*EXERCISE REQUIREMENTS*: Return all lines in the material below that contain "size".
*** INPUT DATA ***
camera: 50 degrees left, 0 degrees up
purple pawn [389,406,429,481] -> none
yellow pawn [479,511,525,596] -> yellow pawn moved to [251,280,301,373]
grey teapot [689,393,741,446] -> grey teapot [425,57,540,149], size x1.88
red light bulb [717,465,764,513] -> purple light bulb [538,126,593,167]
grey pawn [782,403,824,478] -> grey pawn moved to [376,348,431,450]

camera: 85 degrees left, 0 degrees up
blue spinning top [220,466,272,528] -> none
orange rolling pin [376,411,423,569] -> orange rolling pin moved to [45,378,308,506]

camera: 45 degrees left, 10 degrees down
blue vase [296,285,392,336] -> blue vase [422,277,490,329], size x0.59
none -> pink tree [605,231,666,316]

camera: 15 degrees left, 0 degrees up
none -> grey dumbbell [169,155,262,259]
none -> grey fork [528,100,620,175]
***
*** INPUT DATA ***
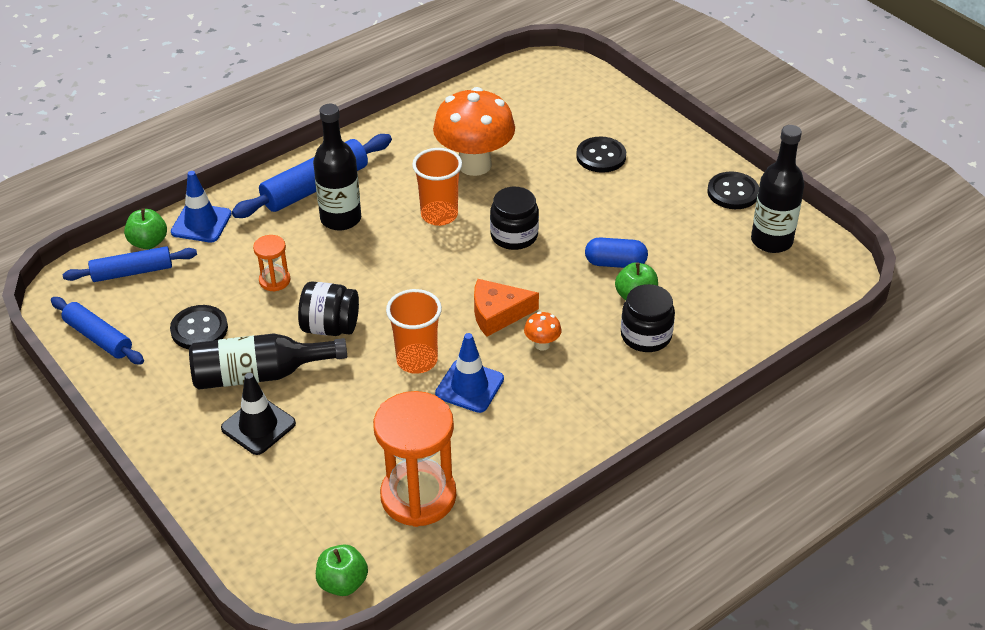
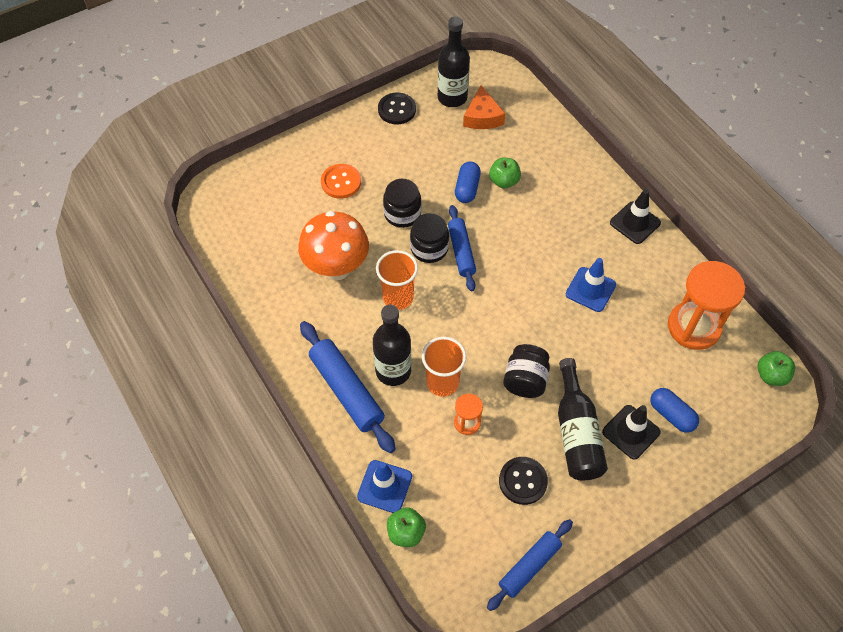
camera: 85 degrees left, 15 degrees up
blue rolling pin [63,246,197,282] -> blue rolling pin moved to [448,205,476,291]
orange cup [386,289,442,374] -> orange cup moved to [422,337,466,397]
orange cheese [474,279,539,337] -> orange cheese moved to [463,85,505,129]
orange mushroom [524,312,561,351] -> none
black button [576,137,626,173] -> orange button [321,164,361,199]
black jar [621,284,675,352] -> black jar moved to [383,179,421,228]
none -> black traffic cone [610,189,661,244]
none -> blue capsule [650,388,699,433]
***
*** INPUT DATA ***
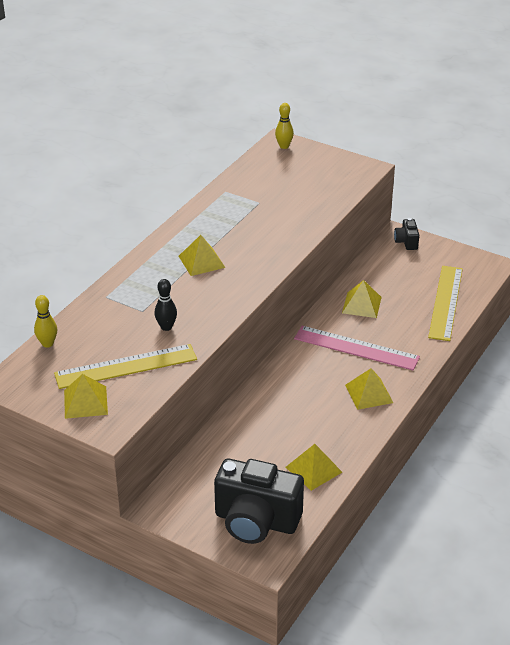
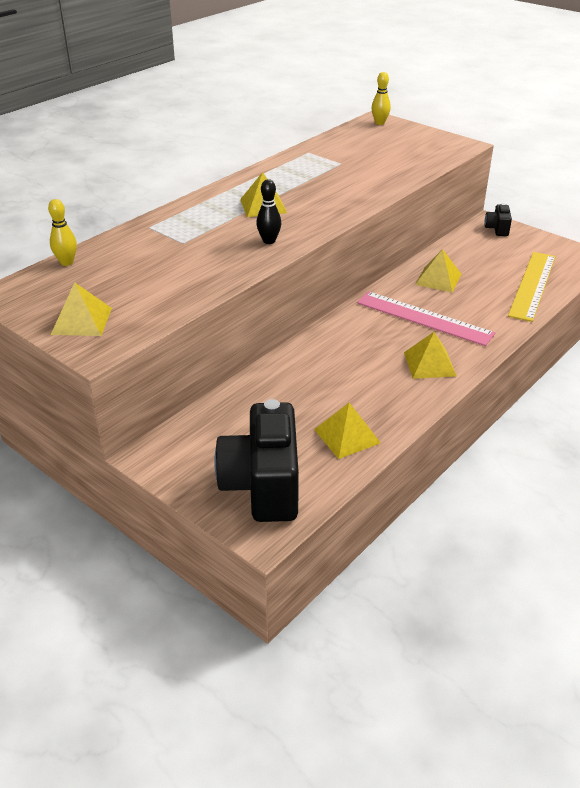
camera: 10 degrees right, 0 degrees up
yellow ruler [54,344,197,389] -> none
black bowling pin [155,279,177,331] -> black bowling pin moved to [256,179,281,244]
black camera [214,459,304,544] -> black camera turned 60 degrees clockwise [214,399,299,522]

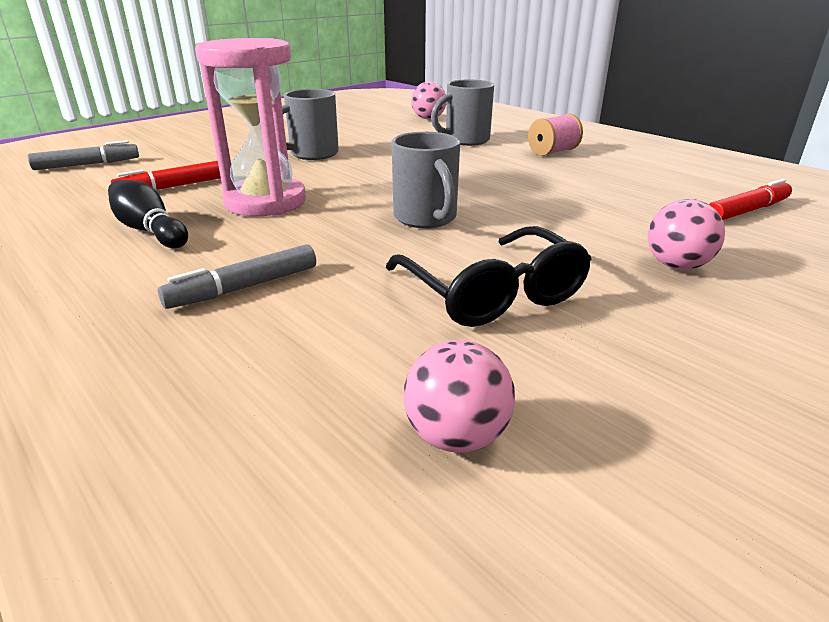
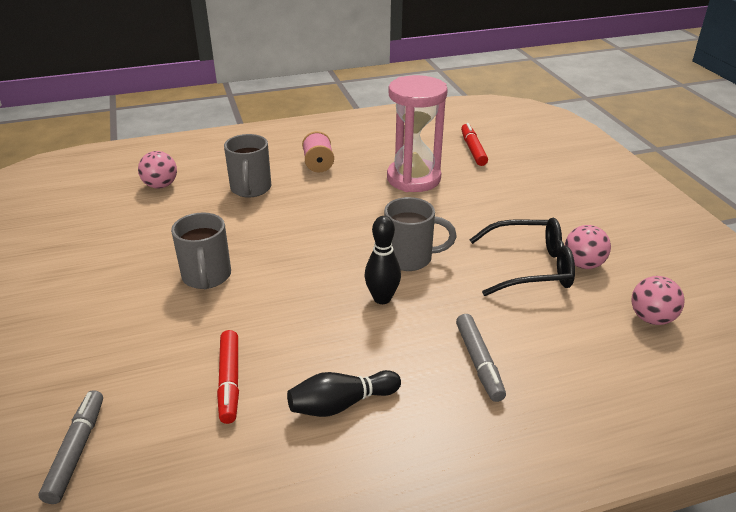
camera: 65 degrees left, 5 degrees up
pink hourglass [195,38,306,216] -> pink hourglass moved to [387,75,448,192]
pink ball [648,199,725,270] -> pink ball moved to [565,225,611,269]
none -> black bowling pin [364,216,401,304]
***
*RESPONSE*:
grey teapot [689,393,741,446] -> grey teapot [425,57,540,149], size x1.88
blue vase [296,285,392,336] -> blue vase [422,277,490,329], size x0.59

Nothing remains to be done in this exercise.